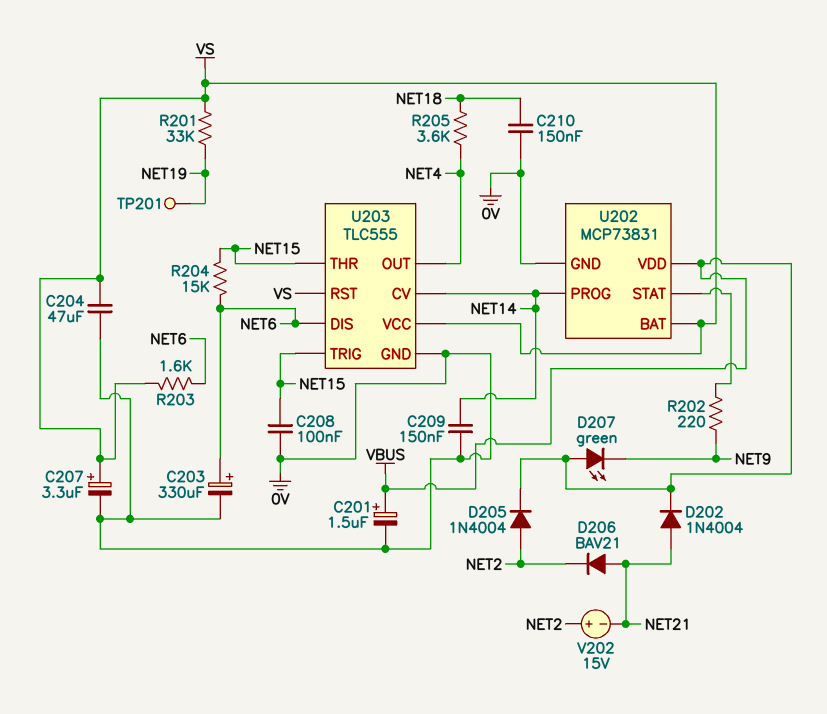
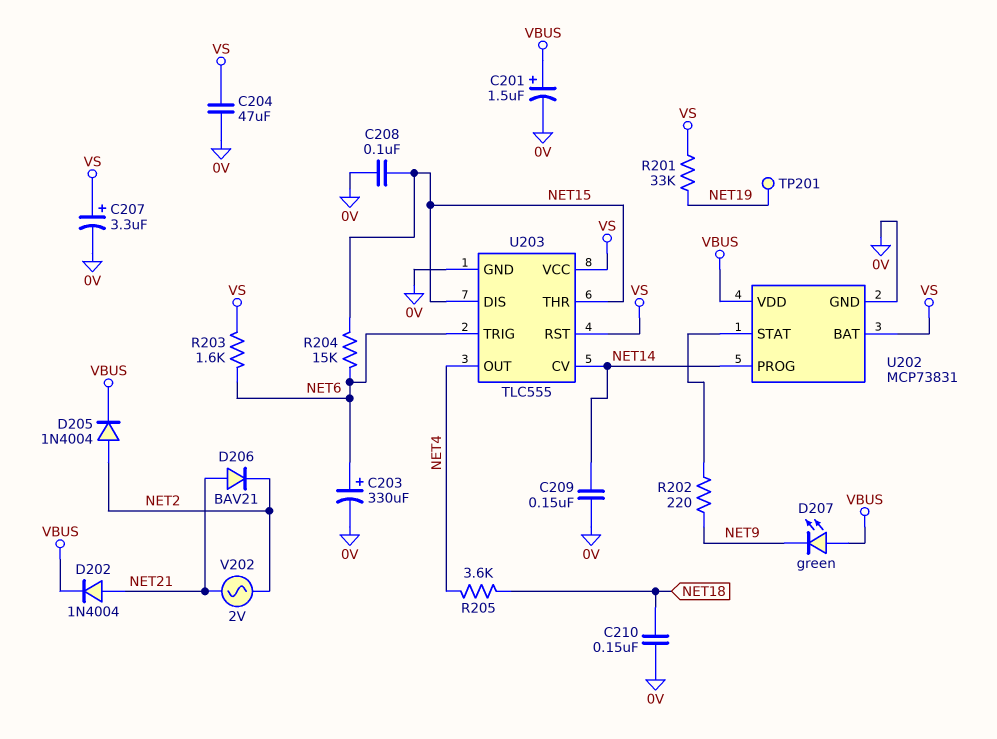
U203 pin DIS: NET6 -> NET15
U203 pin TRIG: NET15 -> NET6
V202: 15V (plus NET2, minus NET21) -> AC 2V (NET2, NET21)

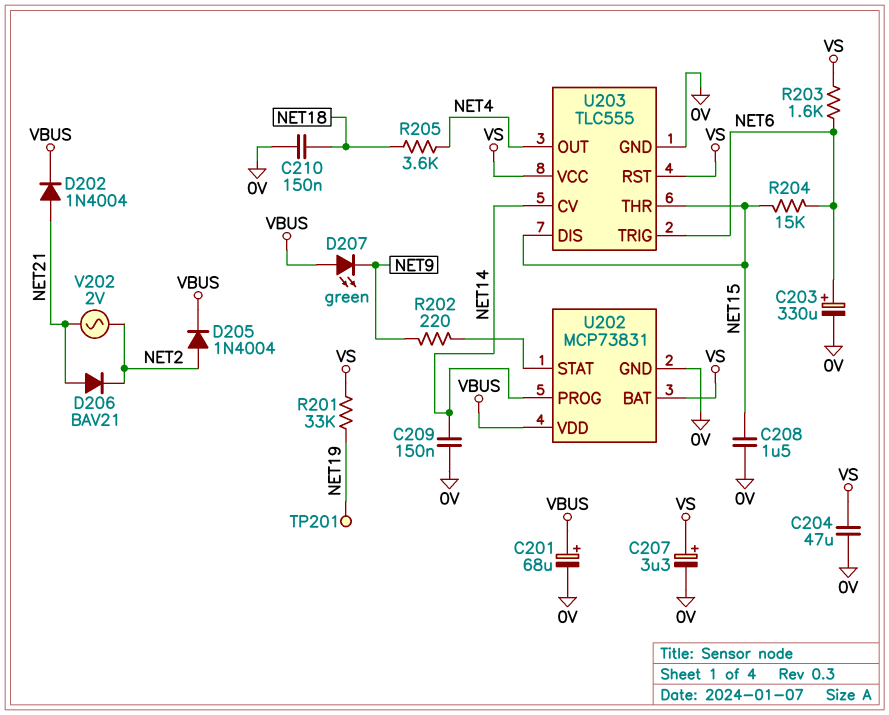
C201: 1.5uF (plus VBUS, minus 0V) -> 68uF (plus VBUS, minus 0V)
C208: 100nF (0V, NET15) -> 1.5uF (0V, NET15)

* * *

Task prompt —
In the copy, every entry appears exactly as written above and no picture appears.

Expected output —
U203 pin DIS: NET6 -> NET15
U203 pin TRIG: NET15 -> NET6
V202: 15V (plus NET2, minus NET21) -> AC 2V (NET2, NET21)

C201: 1.5uF (plus VBUS, minus 0V) -> 68uF (plus VBUS, minus 0V)
C208: 100nF (0V, NET15) -> 1.5uF (0V, NET15)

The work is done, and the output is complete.